**TASK OBJECTIVE**
Exact copy, no pictures: set down every entry below as written.

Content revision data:
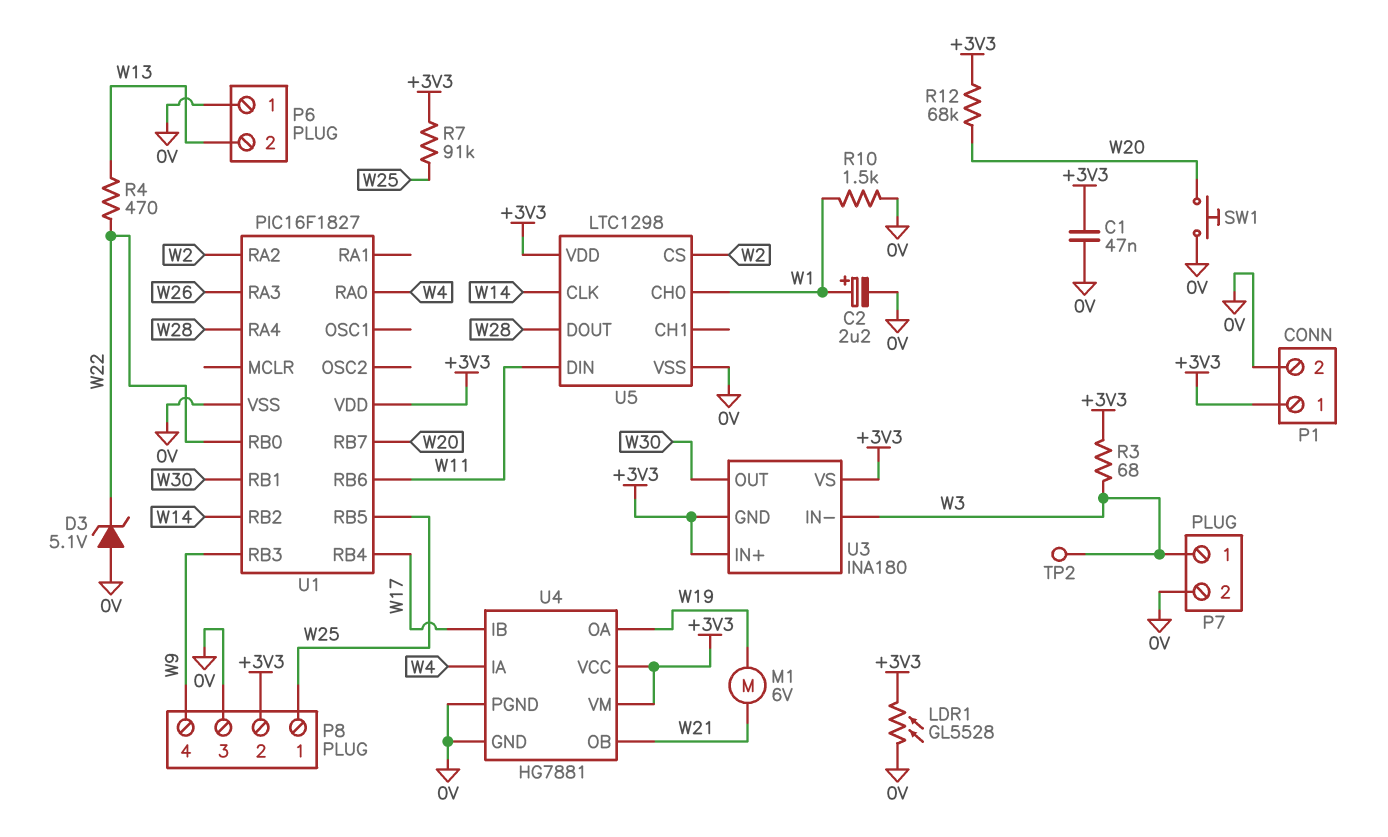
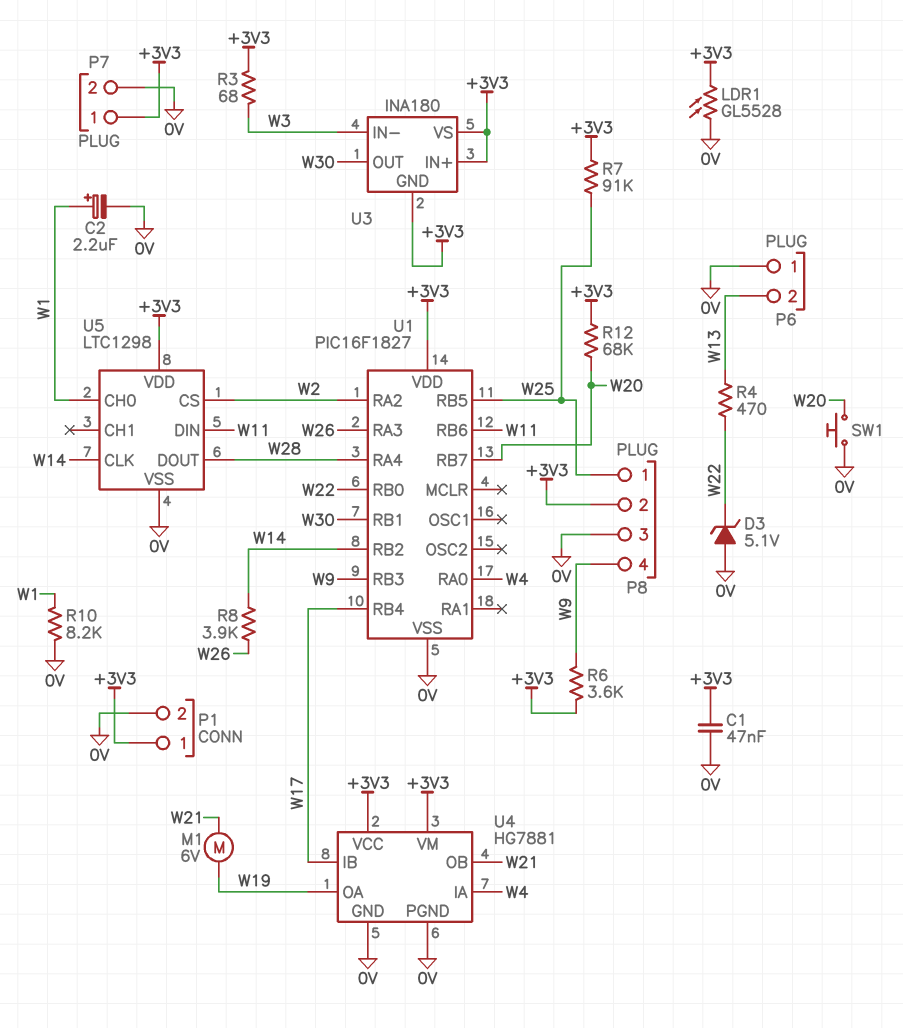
P7 pin 1: W3 -> +3V3
R6: none -> 3.6k (+3V3, W9)
R8: none -> 3.9k (W14, W26)
R10: 1.5k (0V, W1) -> 8.2k (0V, W1)
TP2: test point (W3) -> none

**ANSWER BOX**
P7 pin 1: W3 -> +3V3
R6: none -> 3.6k (+3V3, W9)
R8: none -> 3.9k (W14, W26)
R10: 1.5k (0V, W1) -> 8.2k (0V, W1)
TP2: test point (W3) -> none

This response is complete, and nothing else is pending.